Dataset excerpts
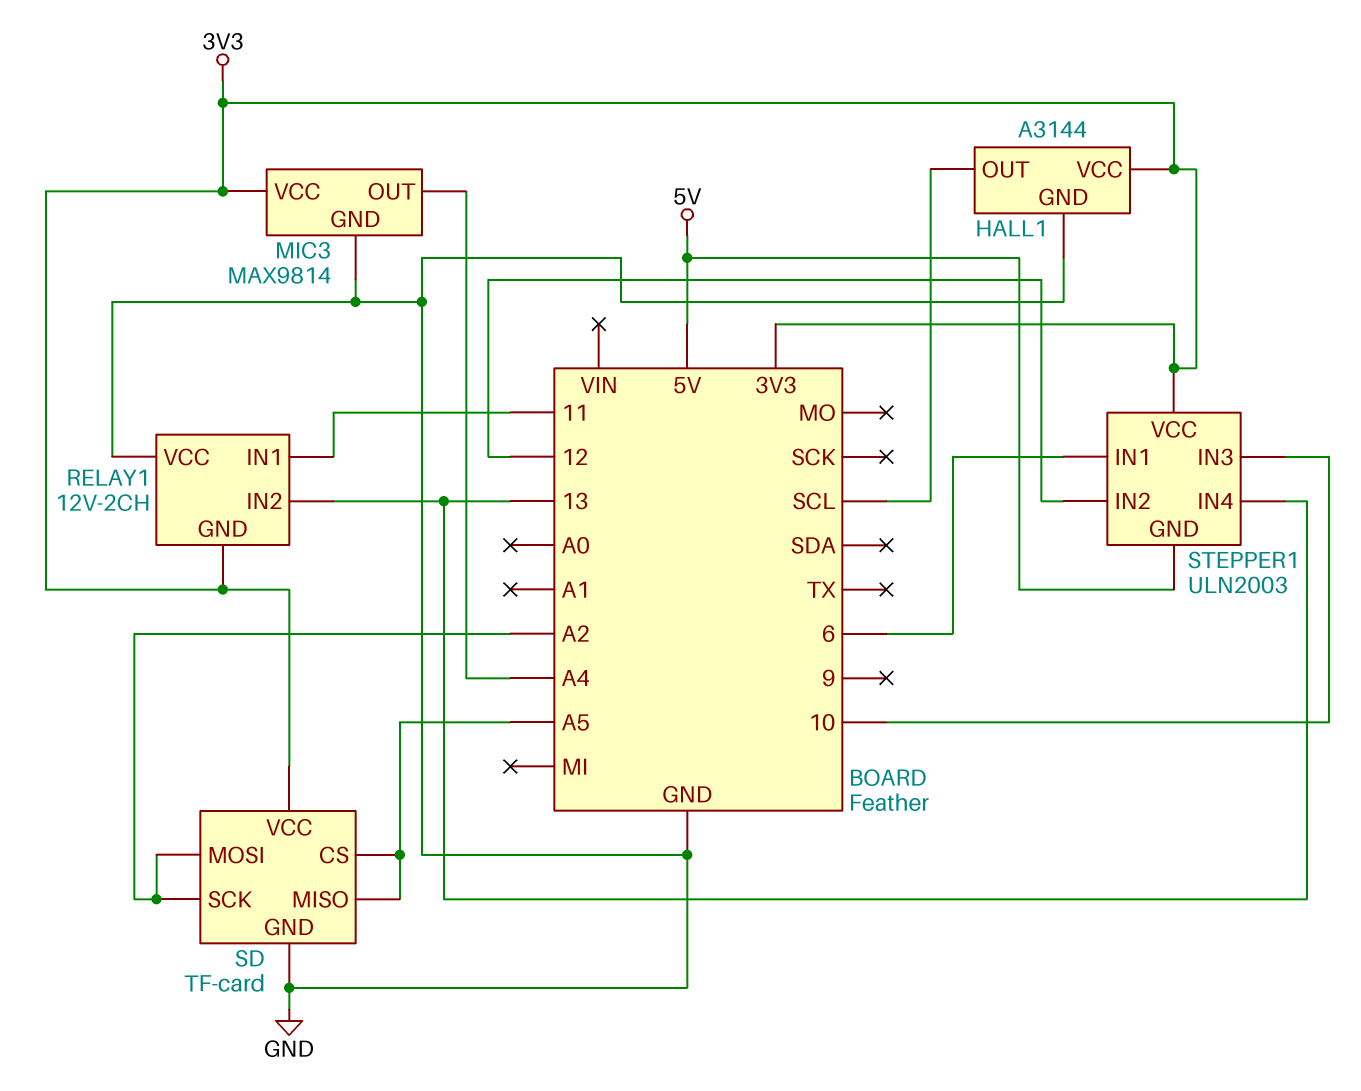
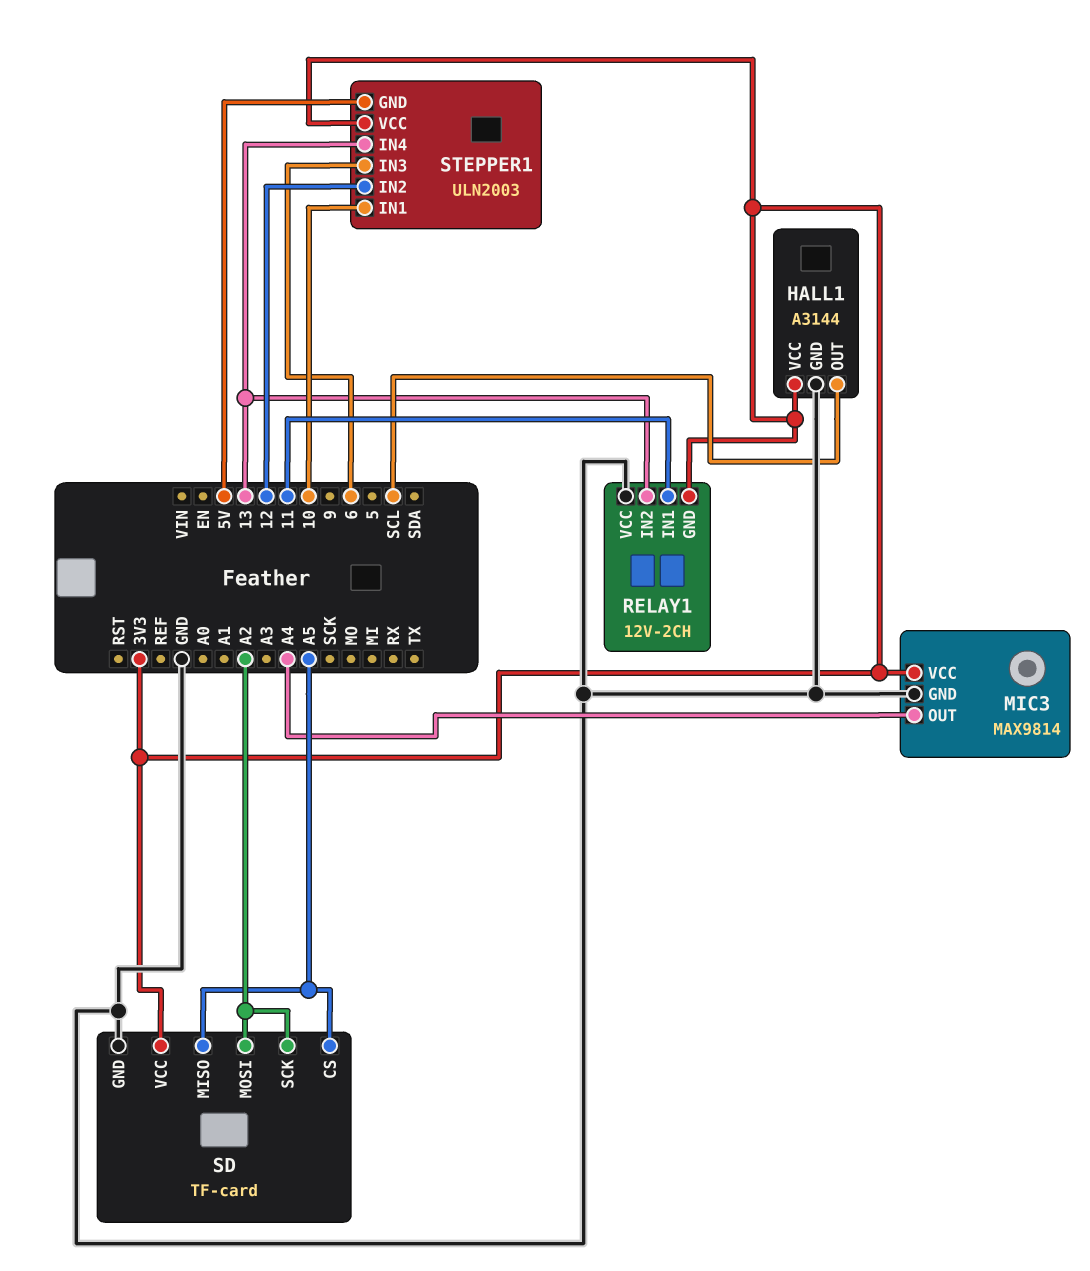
STEPPER1 pin IN1: 6 -> 10
STEPPER1 pin IN3: 10 -> 6

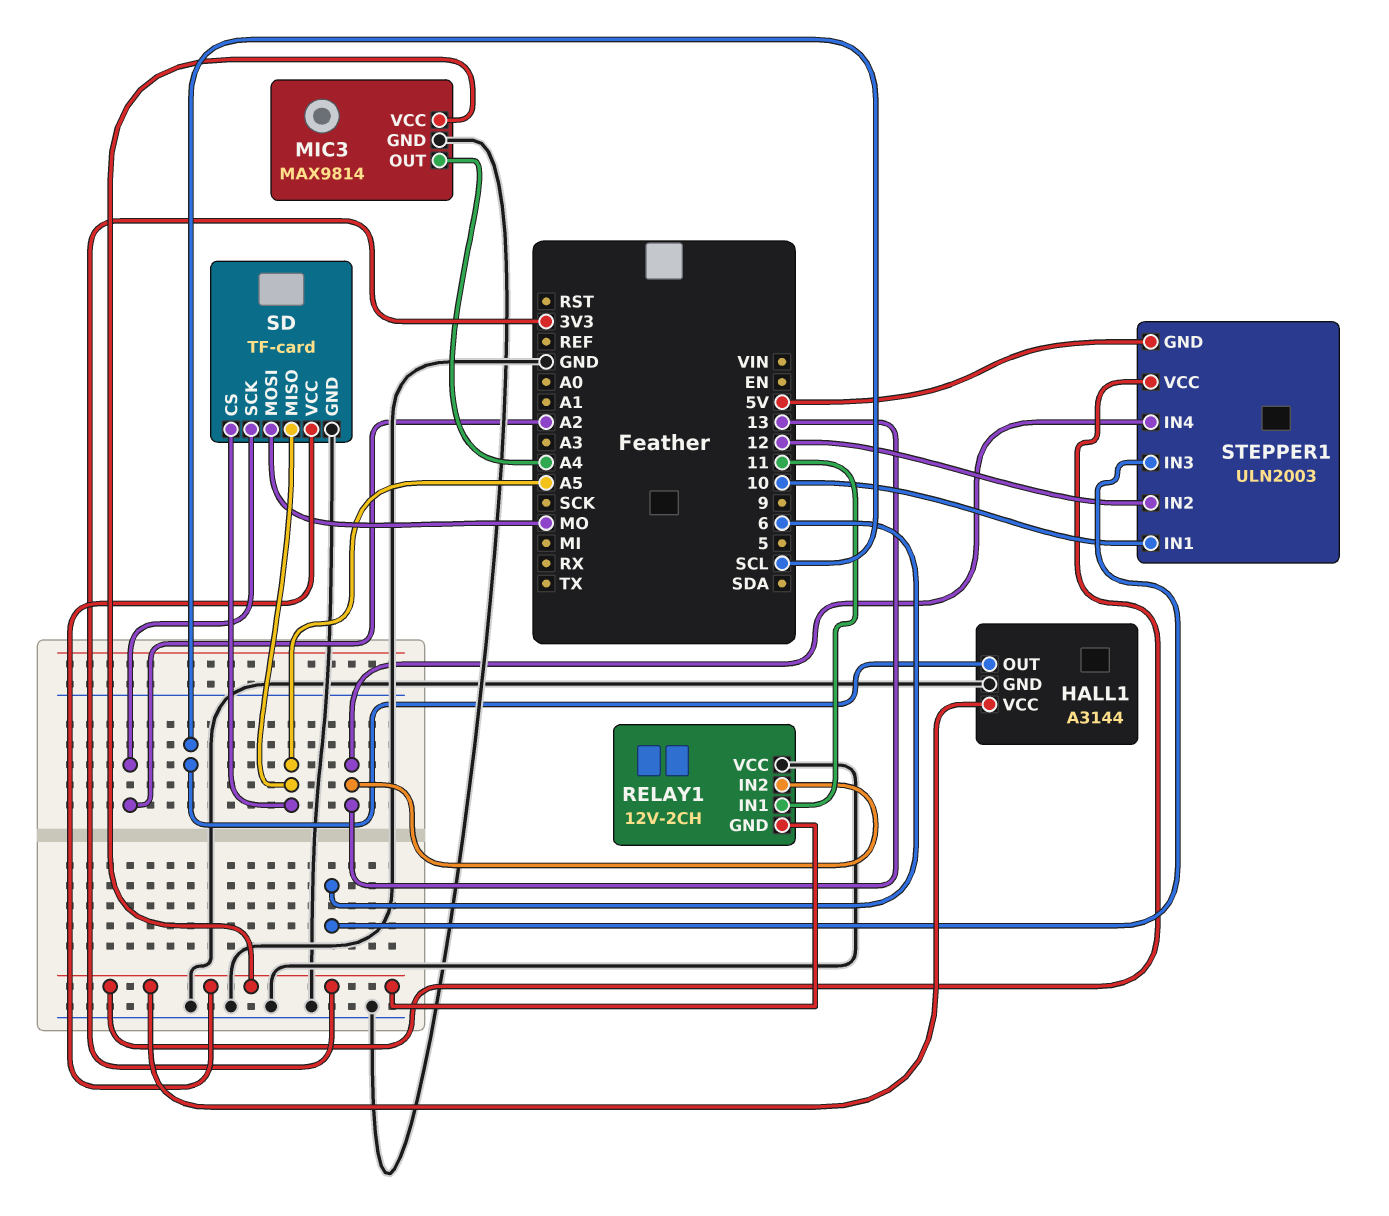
SD pin MOSI: A2 -> MO

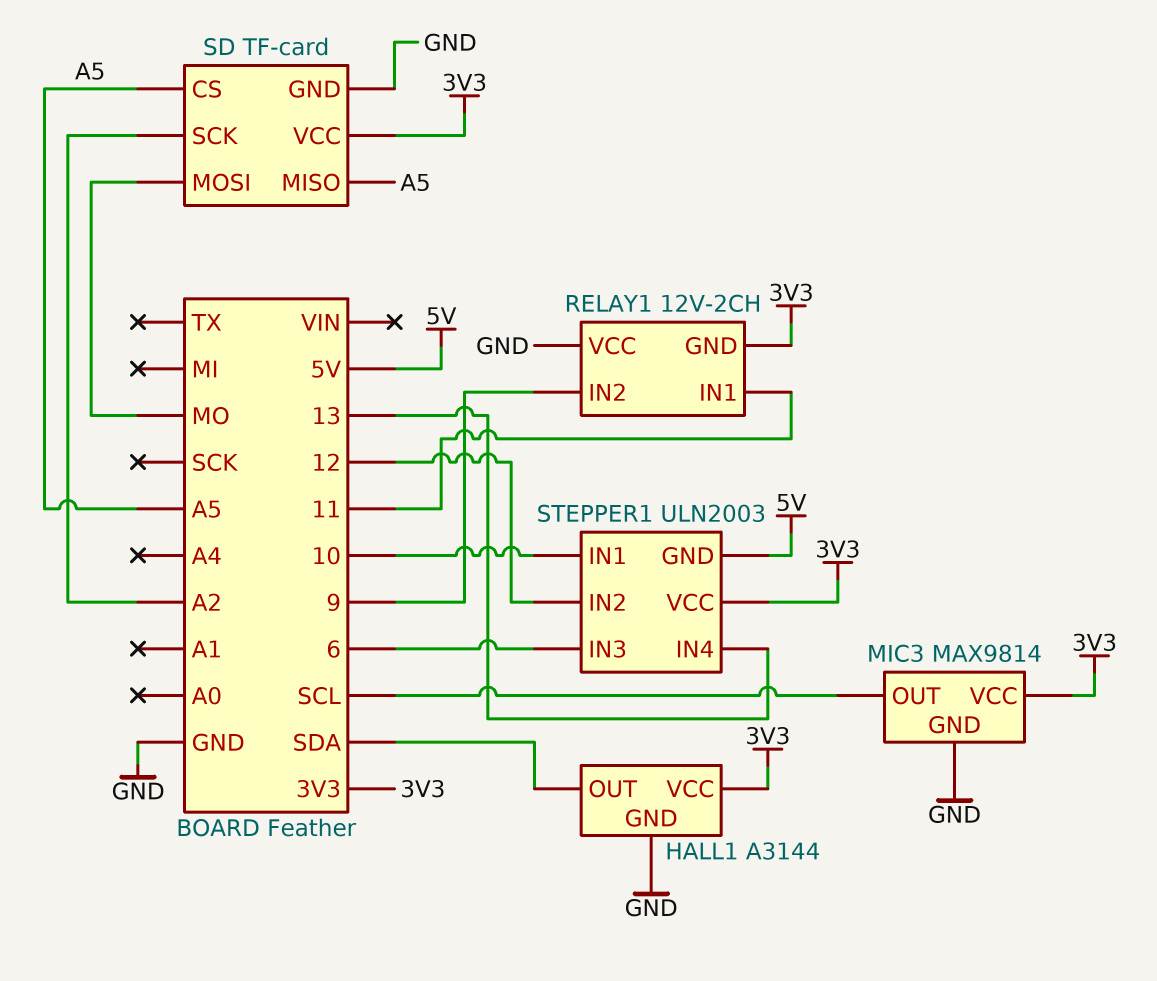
HALL1 pin OUT: SCL -> SDA
MIC3 pin OUT: A4 -> SCL
RELAY1 pin IN2: 13 -> 9

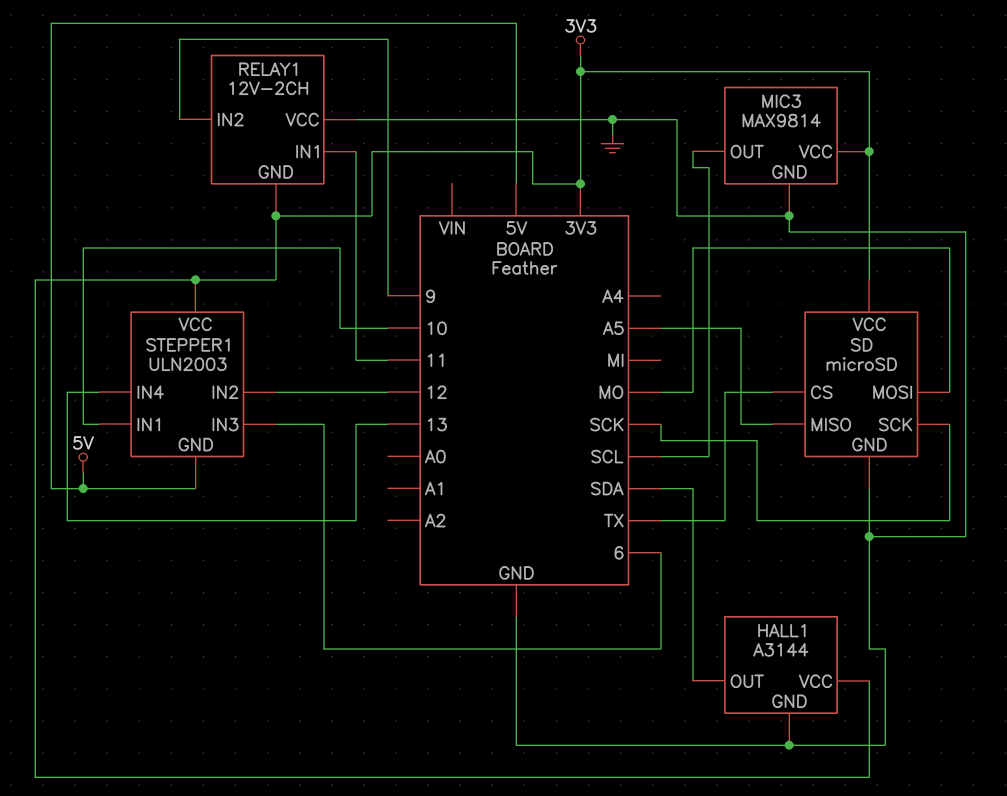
SD: TF-card -> microSD
SD pin CS: A5 -> TX
SD pin SCK: A2 -> SCK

## Task directions
Pictures stay out of this copy; write out the entries above exactly.

## Task solution
STEPPER1 pin IN1: 6 -> 10
STEPPER1 pin IN3: 10 -> 6

SD pin MOSI: A2 -> MO

HALL1 pin OUT: SCL -> SDA
MIC3 pin OUT: A4 -> SCL
RELAY1 pin IN2: 13 -> 9

SD: TF-card -> microSD
SD pin CS: A5 -> TX
SD pin SCK: A2 -> SCK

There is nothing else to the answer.